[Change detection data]

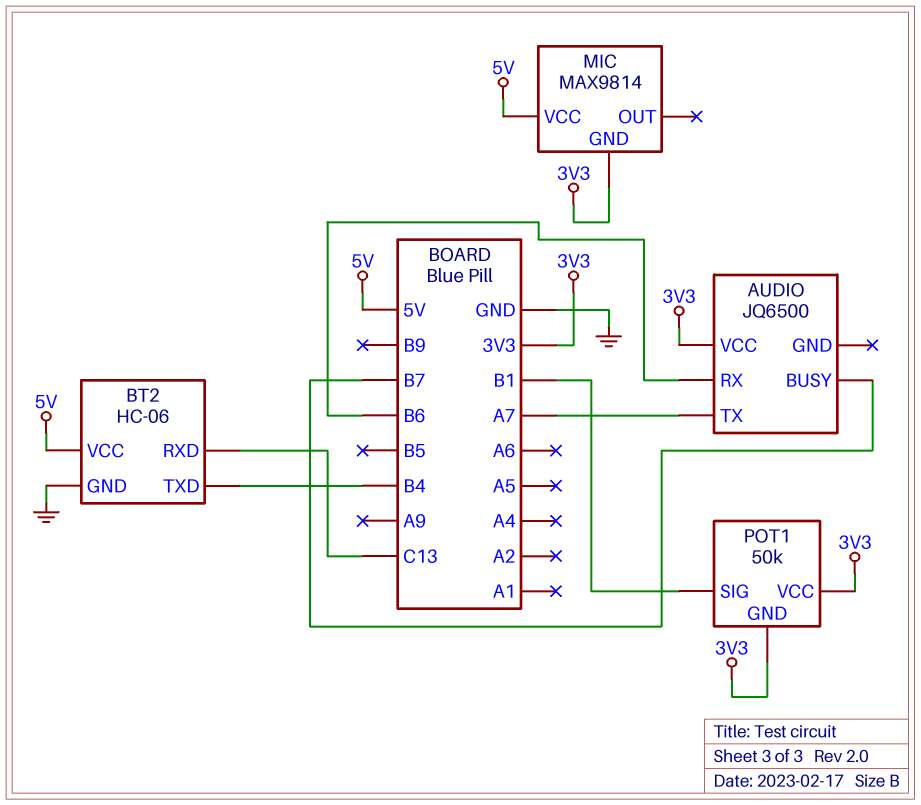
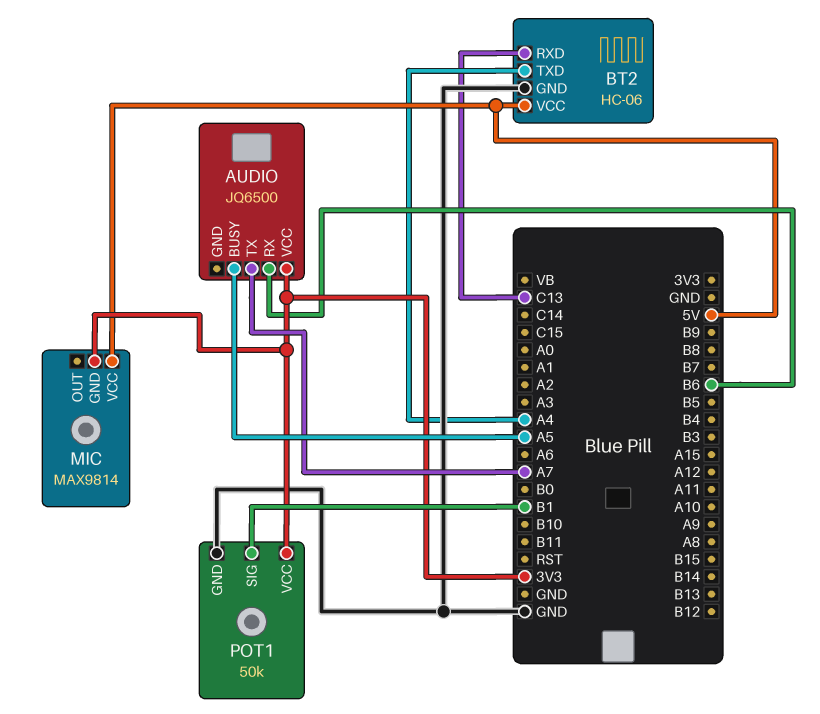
AUDIO pin BUSY: B7 -> A5
BT2 pin TXD: B4 -> A4
POT1 pin GND: 3V3 -> GND

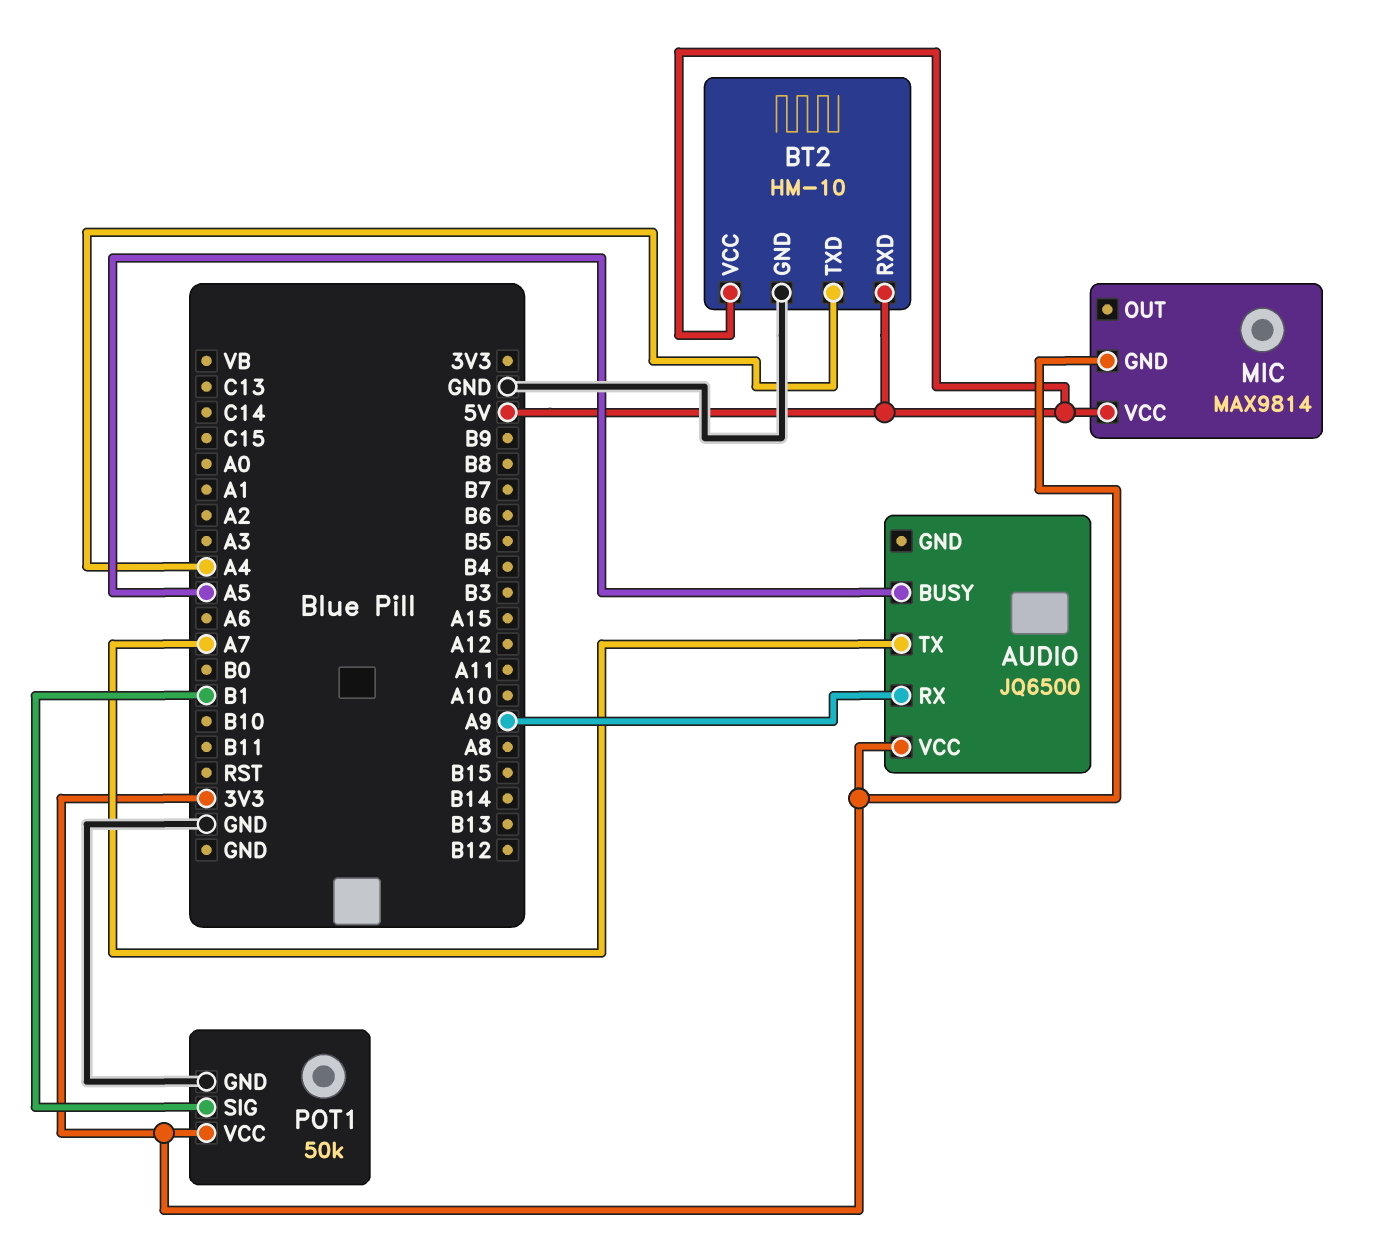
AUDIO pin RX: B6 -> A9
BT2: HC-06 -> HM-10
BT2 pin RXD: C13 -> 5V

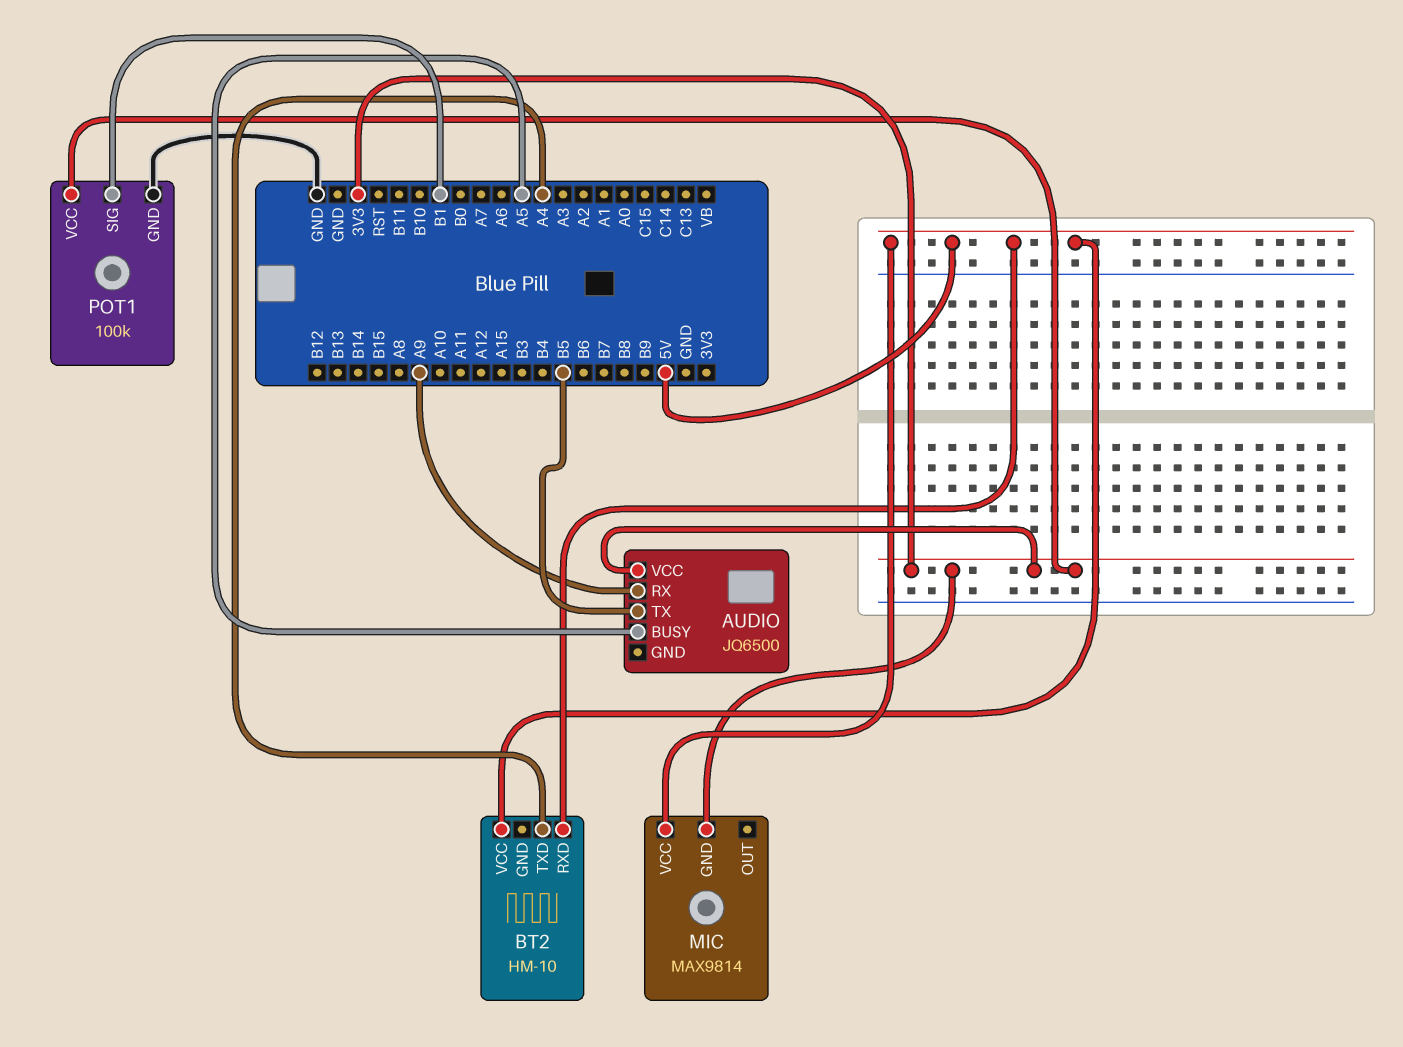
AUDIO pin TX: A7 -> B5
BT2 pin GND: GND -> none
POT1: 50k -> 100k

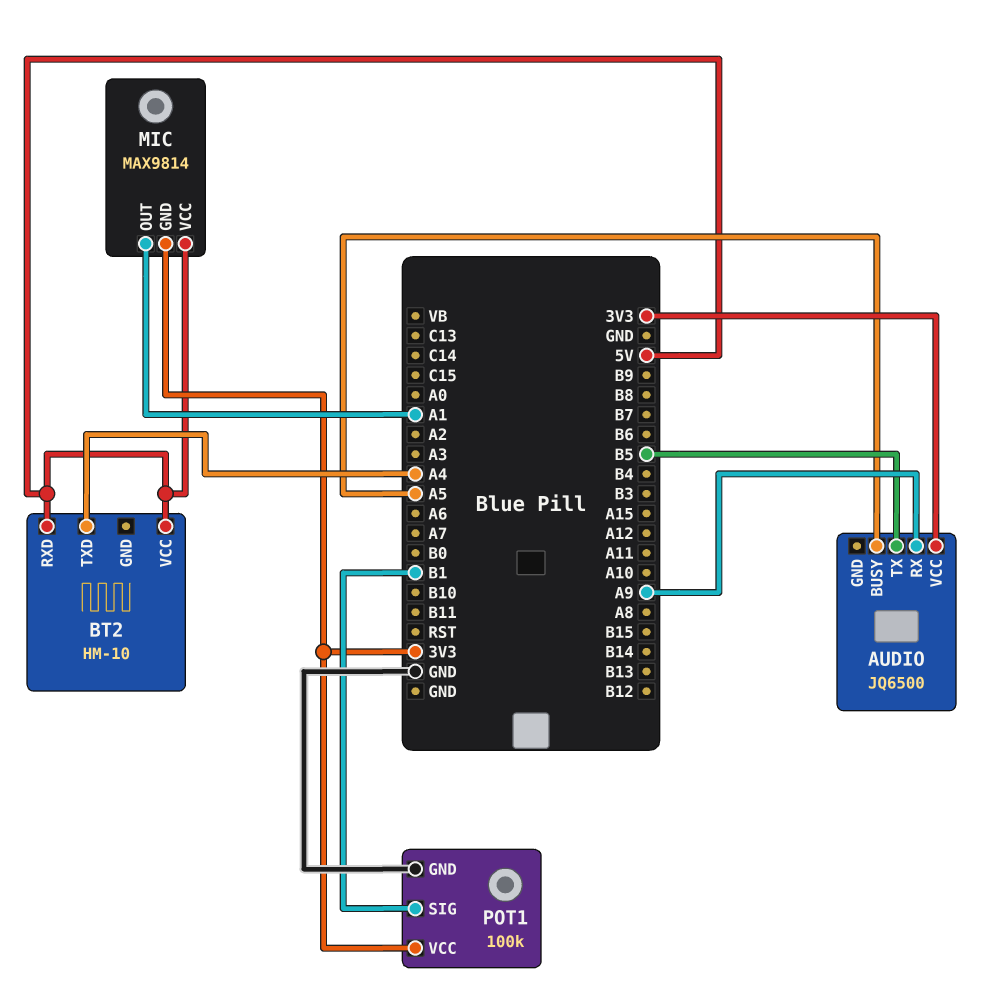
MIC pin OUT: none -> A1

#### What you have to do
Print the lines from the line with "BT2 pin RXD: C13 -> 5V" to the end of the data above. Include both ends, exclude the pictures, and add nothing else.

#### Your solution
BT2 pin RXD: C13 -> 5V

AUDIO pin TX: A7 -> B5
BT2 pin GND: GND -> none
POT1: 50k -> 100k

MIC pin OUT: none -> A1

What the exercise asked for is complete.